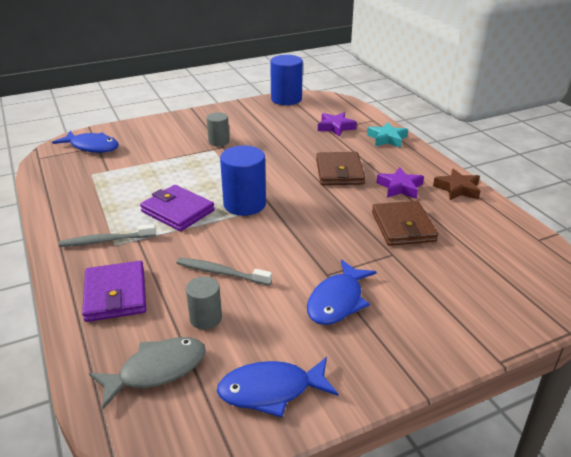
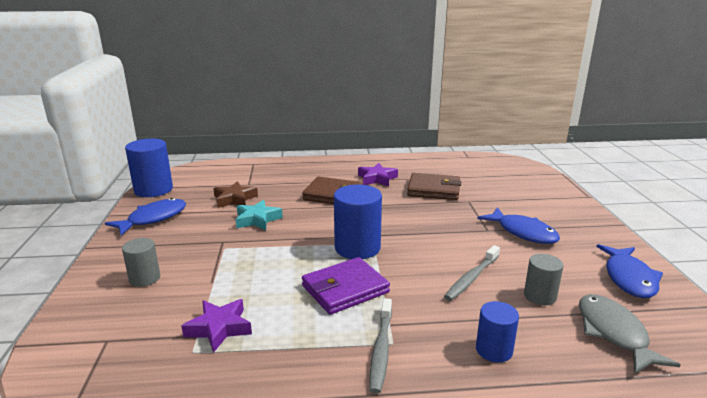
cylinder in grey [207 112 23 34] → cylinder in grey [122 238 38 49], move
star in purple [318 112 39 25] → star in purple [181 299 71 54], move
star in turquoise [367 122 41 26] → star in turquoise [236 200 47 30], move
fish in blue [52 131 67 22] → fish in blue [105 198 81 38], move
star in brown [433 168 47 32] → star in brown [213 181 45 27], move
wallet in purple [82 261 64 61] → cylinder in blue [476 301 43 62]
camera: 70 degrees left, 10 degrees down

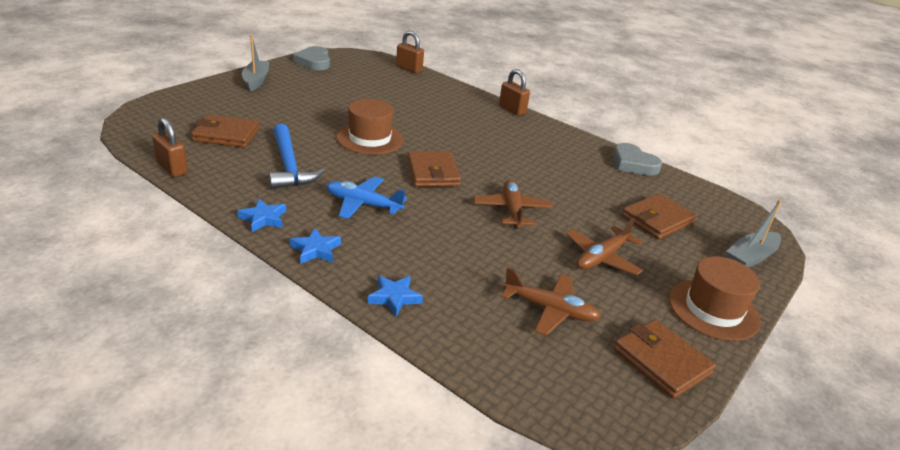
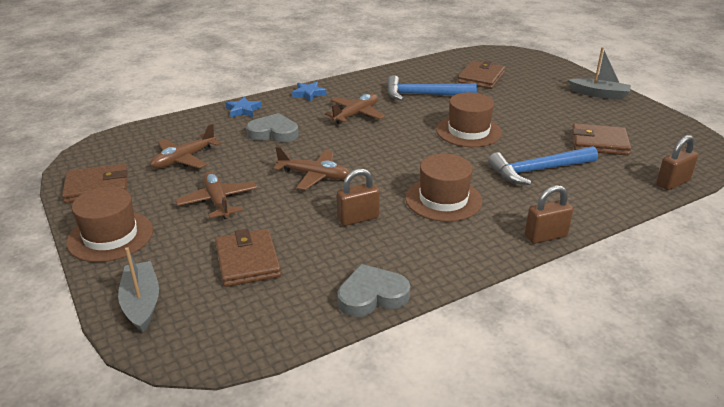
heart in grey [293 46 37 24] → heart in grey [246 113 53 29], move
padlock in brown [152 117 36 60] → padlock in brown [337 168 43 58], move
wallet in brown [407 151 54 36] → wallet in brown [572 123 59 32], move
plane in blue [327 177 80 42] → plane in brown [325 94 60 30]
star in blue [237 199 49 33] → -
- → hammer in blue [488 146 110 39]
- → hat in brown [405 154 77 68]
camera: 115 degrees right, 0 degrees up

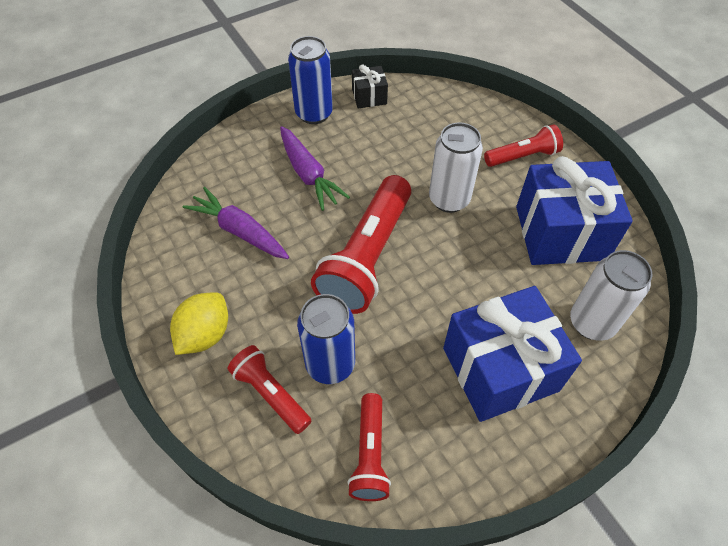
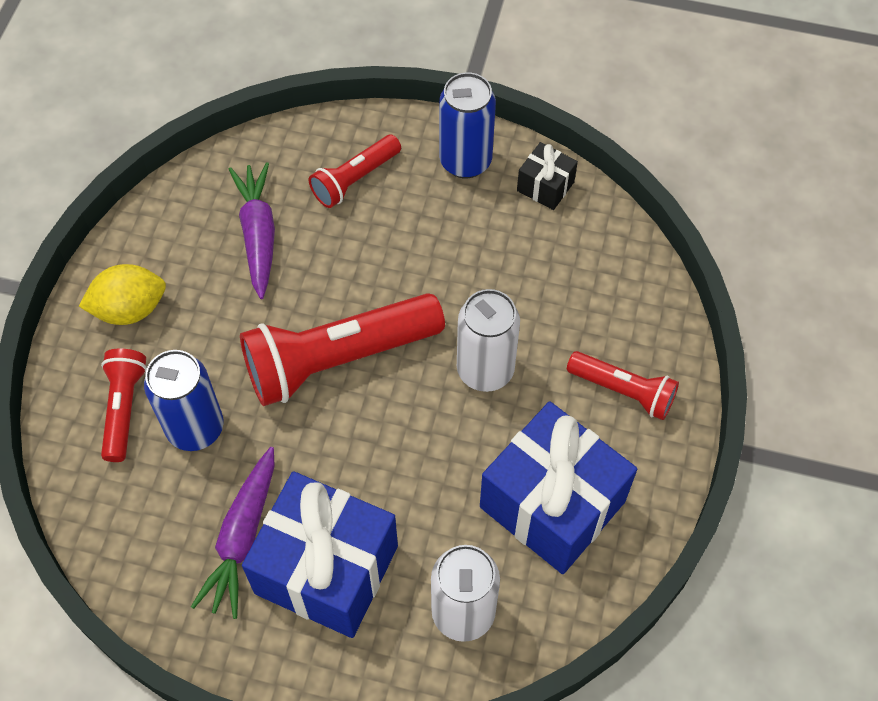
carrot in purple [280 126 70 85] → carrot in purple [191 447 84 172], move
flashlight in red [347 393 44 108] → flashlight in red [309 134 92 74], move
camera: 45 degrees right, 5 degrees up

### Work request
Write out exactly the lines from the one containing "star in blue" through the end of the records above, both included, leaving all pictures out.

### Exercise response
star in blue [237 199 49 33] → -
- → hammer in blue [488 146 110 39]
- → hat in brown [405 154 77 68]
camera: 115 degrees right, 0 degrees up

carrot in purple [280 126 70 85] → carrot in purple [191 447 84 172], move
flashlight in red [347 393 44 108] → flashlight in red [309 134 92 74], move
camera: 45 degrees right, 5 degrees up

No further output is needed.